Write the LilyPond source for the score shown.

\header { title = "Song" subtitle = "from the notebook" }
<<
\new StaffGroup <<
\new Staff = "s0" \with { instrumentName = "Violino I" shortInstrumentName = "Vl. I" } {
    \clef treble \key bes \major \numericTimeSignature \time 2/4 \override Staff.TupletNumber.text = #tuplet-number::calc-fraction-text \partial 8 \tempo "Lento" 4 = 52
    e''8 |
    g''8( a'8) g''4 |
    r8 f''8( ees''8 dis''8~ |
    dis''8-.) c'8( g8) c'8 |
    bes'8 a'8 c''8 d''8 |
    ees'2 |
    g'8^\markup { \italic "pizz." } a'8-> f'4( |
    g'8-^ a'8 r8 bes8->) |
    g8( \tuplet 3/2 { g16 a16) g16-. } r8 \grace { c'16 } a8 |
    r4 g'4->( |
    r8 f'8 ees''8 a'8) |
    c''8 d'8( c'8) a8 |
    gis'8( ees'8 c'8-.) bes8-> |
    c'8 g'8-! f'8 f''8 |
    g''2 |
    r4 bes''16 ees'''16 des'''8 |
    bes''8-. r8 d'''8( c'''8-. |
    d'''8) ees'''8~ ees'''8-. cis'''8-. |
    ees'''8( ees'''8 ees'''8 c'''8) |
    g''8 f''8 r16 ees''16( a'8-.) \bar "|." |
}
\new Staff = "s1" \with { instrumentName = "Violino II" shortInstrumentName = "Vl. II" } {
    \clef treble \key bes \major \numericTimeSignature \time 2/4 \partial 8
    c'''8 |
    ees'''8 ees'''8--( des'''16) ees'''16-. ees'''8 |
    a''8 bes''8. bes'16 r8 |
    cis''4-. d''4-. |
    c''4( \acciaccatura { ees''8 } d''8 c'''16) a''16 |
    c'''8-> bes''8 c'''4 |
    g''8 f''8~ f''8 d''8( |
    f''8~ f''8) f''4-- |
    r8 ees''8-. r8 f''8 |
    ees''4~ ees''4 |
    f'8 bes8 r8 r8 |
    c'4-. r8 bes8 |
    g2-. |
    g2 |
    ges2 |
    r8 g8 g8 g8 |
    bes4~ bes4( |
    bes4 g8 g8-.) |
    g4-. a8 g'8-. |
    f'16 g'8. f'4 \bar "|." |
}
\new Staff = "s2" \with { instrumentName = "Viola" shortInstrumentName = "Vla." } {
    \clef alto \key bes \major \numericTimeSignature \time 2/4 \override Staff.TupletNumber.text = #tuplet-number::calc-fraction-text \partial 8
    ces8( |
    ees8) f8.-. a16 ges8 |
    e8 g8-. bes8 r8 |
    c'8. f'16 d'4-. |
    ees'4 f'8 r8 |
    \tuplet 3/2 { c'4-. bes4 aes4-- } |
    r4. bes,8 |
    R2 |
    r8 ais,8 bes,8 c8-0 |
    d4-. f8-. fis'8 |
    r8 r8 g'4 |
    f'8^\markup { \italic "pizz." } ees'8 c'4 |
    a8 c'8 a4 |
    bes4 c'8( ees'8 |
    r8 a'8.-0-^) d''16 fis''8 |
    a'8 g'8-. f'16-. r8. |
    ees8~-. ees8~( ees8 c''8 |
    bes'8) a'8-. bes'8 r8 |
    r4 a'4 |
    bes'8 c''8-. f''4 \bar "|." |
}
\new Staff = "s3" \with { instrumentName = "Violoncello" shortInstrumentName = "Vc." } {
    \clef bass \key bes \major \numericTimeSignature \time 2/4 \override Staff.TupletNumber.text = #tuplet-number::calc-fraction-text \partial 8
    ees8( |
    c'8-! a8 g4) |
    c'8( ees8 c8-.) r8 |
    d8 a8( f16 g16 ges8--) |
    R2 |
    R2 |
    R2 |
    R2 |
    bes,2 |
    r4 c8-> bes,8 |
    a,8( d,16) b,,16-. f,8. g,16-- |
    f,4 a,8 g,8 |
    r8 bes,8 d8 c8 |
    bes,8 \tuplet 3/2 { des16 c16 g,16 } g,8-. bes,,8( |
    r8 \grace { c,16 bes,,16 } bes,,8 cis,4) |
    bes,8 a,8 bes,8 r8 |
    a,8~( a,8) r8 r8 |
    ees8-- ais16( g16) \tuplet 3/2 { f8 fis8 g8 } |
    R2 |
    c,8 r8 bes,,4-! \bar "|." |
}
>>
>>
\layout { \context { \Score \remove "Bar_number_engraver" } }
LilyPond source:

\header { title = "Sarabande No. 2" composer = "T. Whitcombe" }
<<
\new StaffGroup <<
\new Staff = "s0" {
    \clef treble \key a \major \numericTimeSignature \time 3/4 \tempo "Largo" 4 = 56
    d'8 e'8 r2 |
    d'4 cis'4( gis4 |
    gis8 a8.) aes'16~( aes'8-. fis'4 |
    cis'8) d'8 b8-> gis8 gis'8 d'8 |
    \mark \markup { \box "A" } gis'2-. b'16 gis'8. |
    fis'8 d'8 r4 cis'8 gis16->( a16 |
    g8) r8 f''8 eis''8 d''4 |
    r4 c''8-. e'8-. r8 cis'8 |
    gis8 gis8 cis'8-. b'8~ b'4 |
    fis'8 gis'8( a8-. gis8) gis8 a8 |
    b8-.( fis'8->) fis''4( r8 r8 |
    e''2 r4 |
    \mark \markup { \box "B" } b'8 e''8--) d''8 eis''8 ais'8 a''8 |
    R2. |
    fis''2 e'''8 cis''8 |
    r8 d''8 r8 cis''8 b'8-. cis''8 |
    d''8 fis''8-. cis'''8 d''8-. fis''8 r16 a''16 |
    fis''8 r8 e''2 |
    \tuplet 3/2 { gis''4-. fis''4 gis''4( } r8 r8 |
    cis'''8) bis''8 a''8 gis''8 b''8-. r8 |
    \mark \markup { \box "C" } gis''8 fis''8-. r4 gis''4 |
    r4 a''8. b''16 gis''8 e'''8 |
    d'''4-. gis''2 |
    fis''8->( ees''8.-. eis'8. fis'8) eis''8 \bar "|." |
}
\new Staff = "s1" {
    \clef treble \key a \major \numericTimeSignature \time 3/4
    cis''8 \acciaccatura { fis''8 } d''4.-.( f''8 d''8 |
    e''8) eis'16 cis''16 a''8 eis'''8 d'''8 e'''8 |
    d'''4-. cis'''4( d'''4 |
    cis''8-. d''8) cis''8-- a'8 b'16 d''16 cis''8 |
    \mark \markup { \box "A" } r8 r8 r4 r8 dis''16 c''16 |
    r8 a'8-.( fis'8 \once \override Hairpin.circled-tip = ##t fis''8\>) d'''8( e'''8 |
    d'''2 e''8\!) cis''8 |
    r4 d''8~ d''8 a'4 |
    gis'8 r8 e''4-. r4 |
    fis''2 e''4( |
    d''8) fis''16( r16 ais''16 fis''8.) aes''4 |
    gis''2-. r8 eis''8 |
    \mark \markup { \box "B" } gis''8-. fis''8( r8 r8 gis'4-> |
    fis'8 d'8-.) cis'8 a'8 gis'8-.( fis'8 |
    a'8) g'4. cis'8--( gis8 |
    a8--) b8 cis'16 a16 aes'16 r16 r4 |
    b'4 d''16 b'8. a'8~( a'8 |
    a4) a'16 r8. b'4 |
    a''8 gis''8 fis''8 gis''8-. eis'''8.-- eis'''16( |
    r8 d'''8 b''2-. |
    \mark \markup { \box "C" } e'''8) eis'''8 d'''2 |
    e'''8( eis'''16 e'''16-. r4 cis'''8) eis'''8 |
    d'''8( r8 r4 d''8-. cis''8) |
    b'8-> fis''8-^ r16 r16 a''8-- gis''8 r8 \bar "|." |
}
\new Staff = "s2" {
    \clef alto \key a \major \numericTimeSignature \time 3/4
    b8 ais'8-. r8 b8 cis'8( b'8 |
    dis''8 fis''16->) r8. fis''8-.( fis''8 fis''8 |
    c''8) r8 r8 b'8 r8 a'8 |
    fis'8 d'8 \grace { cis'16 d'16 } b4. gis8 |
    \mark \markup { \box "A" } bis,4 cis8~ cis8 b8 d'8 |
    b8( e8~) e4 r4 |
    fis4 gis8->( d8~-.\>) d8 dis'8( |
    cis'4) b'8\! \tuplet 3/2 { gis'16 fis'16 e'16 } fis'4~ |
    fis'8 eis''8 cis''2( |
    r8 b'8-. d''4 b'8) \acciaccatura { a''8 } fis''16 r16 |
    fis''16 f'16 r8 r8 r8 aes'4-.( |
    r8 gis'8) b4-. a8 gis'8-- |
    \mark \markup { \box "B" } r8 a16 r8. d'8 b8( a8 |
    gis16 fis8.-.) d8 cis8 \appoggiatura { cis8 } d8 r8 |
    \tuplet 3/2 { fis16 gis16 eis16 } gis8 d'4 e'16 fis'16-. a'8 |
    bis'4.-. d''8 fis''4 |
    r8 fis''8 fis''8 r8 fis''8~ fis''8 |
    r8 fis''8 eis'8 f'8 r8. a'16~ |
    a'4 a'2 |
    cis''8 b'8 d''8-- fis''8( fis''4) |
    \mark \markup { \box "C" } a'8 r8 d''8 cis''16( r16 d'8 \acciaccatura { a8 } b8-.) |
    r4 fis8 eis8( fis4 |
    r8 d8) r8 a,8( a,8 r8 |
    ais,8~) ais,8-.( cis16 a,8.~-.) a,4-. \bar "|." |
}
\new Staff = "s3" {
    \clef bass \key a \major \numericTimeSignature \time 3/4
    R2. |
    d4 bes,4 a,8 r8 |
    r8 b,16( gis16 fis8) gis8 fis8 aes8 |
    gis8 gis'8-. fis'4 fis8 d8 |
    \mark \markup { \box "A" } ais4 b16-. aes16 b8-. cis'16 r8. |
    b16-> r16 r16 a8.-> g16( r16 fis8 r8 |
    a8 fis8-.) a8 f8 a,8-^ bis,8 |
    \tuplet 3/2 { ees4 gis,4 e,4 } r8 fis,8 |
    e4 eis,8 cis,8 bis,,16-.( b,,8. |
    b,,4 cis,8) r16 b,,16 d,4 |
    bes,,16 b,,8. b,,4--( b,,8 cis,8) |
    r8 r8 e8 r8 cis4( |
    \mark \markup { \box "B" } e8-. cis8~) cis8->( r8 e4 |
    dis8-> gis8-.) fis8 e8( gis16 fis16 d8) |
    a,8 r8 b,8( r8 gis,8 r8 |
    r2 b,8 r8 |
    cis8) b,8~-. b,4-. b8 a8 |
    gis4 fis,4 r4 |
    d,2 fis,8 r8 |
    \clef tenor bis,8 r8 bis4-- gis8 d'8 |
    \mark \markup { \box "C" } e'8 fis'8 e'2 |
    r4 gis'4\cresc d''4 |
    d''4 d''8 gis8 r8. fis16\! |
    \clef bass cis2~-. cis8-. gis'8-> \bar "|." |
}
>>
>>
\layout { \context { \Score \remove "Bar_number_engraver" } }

◆ **TASK TO CARRY OUT**: Pick out each line of the data above that contains the word "title", and copy those lines in full.

◆ **COMPLETE OUTPUT**:
\header { title = "Song" subtitle = "from the notebook" }
\header { title = "Sarabande No. 2" composer = "T. Whitcombe" }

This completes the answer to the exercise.